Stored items
Start of Block
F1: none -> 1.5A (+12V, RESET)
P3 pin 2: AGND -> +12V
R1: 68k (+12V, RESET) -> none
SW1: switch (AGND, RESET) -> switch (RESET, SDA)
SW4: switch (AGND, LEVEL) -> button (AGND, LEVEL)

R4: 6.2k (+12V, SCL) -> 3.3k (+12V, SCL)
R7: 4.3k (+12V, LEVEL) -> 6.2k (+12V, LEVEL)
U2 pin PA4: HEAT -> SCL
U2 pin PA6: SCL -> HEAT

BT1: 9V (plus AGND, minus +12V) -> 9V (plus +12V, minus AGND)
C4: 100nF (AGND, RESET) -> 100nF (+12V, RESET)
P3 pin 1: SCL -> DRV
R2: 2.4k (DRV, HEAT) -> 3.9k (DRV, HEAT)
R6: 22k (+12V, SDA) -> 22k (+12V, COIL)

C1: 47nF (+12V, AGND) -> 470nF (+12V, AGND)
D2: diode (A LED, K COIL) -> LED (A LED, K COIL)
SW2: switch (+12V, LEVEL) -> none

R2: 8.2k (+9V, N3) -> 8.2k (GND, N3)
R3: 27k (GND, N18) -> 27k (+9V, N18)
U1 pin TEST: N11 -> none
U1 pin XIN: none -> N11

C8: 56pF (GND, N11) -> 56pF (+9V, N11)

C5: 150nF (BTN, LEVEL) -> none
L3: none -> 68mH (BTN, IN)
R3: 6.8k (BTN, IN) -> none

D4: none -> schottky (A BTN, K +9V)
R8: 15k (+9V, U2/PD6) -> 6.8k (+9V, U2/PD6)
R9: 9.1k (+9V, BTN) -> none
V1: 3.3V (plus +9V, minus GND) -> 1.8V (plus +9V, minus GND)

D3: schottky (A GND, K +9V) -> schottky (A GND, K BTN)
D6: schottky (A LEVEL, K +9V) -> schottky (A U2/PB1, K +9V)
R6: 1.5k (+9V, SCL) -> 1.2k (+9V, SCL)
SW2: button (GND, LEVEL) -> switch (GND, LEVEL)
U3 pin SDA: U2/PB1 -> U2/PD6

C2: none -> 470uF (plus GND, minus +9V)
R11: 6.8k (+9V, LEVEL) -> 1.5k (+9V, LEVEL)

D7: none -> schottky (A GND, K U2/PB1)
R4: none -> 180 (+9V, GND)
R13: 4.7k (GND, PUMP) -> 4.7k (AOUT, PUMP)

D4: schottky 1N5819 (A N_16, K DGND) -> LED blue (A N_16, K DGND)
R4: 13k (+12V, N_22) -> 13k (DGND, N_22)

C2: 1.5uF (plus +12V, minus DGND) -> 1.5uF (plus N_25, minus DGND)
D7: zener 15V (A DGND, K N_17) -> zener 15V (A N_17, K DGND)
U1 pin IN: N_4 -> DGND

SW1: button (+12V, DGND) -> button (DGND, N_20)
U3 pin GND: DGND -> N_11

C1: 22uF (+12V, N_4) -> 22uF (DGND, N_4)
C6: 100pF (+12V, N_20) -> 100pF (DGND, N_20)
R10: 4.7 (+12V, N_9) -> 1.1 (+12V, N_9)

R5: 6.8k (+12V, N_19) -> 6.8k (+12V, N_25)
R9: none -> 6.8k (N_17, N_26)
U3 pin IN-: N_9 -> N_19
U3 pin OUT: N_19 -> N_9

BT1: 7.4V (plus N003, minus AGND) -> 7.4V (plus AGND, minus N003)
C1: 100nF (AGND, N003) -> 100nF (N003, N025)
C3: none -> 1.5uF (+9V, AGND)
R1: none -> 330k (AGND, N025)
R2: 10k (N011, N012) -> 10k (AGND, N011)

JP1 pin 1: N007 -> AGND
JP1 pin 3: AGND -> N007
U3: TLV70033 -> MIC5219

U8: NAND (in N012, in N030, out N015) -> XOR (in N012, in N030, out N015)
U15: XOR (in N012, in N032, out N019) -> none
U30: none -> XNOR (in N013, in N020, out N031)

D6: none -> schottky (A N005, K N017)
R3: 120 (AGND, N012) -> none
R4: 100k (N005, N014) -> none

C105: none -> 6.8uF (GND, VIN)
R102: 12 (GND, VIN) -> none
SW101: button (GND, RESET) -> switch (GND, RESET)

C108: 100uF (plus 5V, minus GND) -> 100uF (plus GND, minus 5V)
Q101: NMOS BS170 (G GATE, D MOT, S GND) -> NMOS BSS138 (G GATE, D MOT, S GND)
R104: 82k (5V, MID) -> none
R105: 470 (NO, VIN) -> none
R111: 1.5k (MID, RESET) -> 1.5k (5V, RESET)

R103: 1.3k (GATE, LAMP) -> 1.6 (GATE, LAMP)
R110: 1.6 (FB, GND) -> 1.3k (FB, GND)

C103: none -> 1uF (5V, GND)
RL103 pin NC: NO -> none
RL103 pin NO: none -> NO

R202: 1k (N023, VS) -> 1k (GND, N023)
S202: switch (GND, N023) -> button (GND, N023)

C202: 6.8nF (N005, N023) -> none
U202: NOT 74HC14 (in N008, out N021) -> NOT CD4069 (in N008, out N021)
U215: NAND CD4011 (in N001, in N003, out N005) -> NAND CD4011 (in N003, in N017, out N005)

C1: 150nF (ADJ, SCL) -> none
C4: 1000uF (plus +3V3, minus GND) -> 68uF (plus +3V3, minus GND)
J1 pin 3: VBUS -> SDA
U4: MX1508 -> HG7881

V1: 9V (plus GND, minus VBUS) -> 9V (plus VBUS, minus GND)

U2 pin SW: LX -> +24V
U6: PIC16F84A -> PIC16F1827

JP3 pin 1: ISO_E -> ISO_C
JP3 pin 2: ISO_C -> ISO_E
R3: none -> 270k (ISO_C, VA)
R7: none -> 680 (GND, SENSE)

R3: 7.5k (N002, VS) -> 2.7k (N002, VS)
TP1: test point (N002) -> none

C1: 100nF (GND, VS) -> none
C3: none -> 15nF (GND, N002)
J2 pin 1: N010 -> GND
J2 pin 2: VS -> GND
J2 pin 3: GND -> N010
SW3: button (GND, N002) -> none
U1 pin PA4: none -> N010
End of Block
What the task requires.
Copy every entry exactly, missing none.

The completed task.
F1: none -> 1.5A (+12V, RESET)
P3 pin 2: AGND -> +12V
R1: 68k (+12V, RESET) -> none
SW1: switch (AGND, RESET) -> switch (RESET, SDA)
SW4: switch (AGND, LEVEL) -> button (AGND, LEVEL)

R4: 6.2k (+12V, SCL) -> 3.3k (+12V, SCL)
R7: 4.3k (+12V, LEVEL) -> 6.2k (+12V, LEVEL)
U2 pin PA4: HEAT -> SCL
U2 pin PA6: SCL -> HEAT

BT1: 9V (plus AGND, minus +12V) -> 9V (plus +12V, minus AGND)
C4: 100nF (AGND, RESET) -> 100nF (+12V, RESET)
P3 pin 1: SCL -> DRV
R2: 2.4k (DRV, HEAT) -> 3.9k (DRV, HEAT)
R6: 22k (+12V, SDA) -> 22k (+12V, COIL)

C1: 47nF (+12V, AGND) -> 470nF (+12V, AGND)
D2: diode (A LED, K COIL) -> LED (A LED, K COIL)
SW2: switch (+12V, LEVEL) -> none

R2: 8.2k (+9V, N3) -> 8.2k (GND, N3)
R3: 27k (GND, N18) -> 27k (+9V, N18)
U1 pin TEST: N11 -> none
U1 pin XIN: none -> N11

C8: 56pF (GND, N11) -> 56pF (+9V, N11)

C5: 150nF (BTN, LEVEL) -> none
L3: none -> 68mH (BTN, IN)
R3: 6.8k (BTN, IN) -> none

D4: none -> schottky (A BTN, K +9V)
R8: 15k (+9V, U2/PD6) -> 6.8k (+9V, U2/PD6)
R9: 9.1k (+9V, BTN) -> none
V1: 3.3V (plus +9V, minus GND) -> 1.8V (plus +9V, minus GND)

D3: schottky (A GND, K +9V) -> schottky (A GND, K BTN)
D6: schottky (A LEVEL, K +9V) -> schottky (A U2/PB1, K +9V)
R6: 1.5k (+9V, SCL) -> 1.2k (+9V, SCL)
SW2: button (GND, LEVEL) -> switch (GND, LEVEL)
U3 pin SDA: U2/PB1 -> U2/PD6

C2: none -> 470uF (plus GND, minus +9V)
R11: 6.8k (+9V, LEVEL) -> 1.5k (+9V, LEVEL)

D7: none -> schottky (A GND, K U2/PB1)
R4: none -> 180 (+9V, GND)
R13: 4.7k (GND, PUMP) -> 4.7k (AOUT, PUMP)

D4: schottky 1N5819 (A N_16, K DGND) -> LED blue (A N_16, K DGND)
R4: 13k (+12V, N_22) -> 13k (DGND, N_22)

C2: 1.5uF (plus +12V, minus DGND) -> 1.5uF (plus N_25, minus DGND)
D7: zener 15V (A DGND, K N_17) -> zener 15V (A N_17, K DGND)
U1 pin IN: N_4 -> DGND

SW1: button (+12V, DGND) -> button (DGND, N_20)
U3 pin GND: DGND -> N_11

C1: 22uF (+12V, N_4) -> 22uF (DGND, N_4)
C6: 100pF (+12V, N_20) -> 100pF (DGND, N_20)
R10: 4.7 (+12V, N_9) -> 1.1 (+12V, N_9)

R5: 6.8k (+12V, N_19) -> 6.8k (+12V, N_25)
R9: none -> 6.8k (N_17, N_26)
U3 pin IN-: N_9 -> N_19
U3 pin OUT: N_19 -> N_9

BT1: 7.4V (plus N003, minus AGND) -> 7.4V (plus AGND, minus N003)
C1: 100nF (AGND, N003) -> 100nF (N003, N025)
C3: none -> 1.5uF (+9V, AGND)
R1: none -> 330k (AGND, N025)
R2: 10k (N011, N012) -> 10k (AGND, N011)

JP1 pin 1: N007 -> AGND
JP1 pin 3: AGND -> N007
U3: TLV70033 -> MIC5219

U8: NAND (in N012, in N030, out N015) -> XOR (in N012, in N030, out N015)
U15: XOR (in N012, in N032, out N019) -> none
U30: none -> XNOR (in N013, in N020, out N031)

D6: none -> schottky (A N005, K N017)
R3: 120 (AGND, N012) -> none
R4: 100k (N005, N014) -> none

C105: none -> 6.8uF (GND, VIN)
R102: 12 (GND, VIN) -> none
SW101: button (GND, RESET) -> switch (GND, RESET)

C108: 100uF (plus 5V, minus GND) -> 100uF (plus GND, minus 5V)
Q101: NMOS BS170 (G GATE, D MOT, S GND) -> NMOS BSS138 (G GATE, D MOT, S GND)
R104: 82k (5V, MID) -> none
R105: 470 (NO, VIN) -> none
R111: 1.5k (MID, RESET) -> 1.5k (5V, RESET)

R103: 1.3k (GATE, LAMP) -> 1.6 (GATE, LAMP)
R110: 1.6 (FB, GND) -> 1.3k (FB, GND)

C103: none -> 1uF (5V, GND)
RL103 pin NC: NO -> none
RL103 pin NO: none -> NO

R202: 1k (N023, VS) -> 1k (GND, N023)
S202: switch (GND, N023) -> button (GND, N023)

C202: 6.8nF (N005, N023) -> none
U202: NOT 74HC14 (in N008, out N021) -> NOT CD4069 (in N008, out N021)
U215: NAND CD4011 (in N001, in N003, out N005) -> NAND CD4011 (in N003, in N017, out N005)

C1: 150nF (ADJ, SCL) -> none
C4: 1000uF (plus +3V3, minus GND) -> 68uF (plus +3V3, minus GND)
J1 pin 3: VBUS -> SDA
U4: MX1508 -> HG7881

V1: 9V (plus GND, minus VBUS) -> 9V (plus VBUS, minus GND)

U2 pin SW: LX -> +24V
U6: PIC16F84A -> PIC16F1827

JP3 pin 1: ISO_E -> ISO_C
JP3 pin 2: ISO_C -> ISO_E
R3: none -> 270k (ISO_C, VA)
R7: none -> 680 (GND, SENSE)

R3: 7.5k (N002, VS) -> 2.7k (N002, VS)
TP1: test point (N002) -> none

C1: 100nF (GND, VS) -> none
C3: none -> 15nF (GND, N002)
J2 pin 1: N010 -> GND
J2 pin 2: VS -> GND
J2 pin 3: GND -> N010
SW3: button (GND, N002) -> none
U1 pin PA4: none -> N010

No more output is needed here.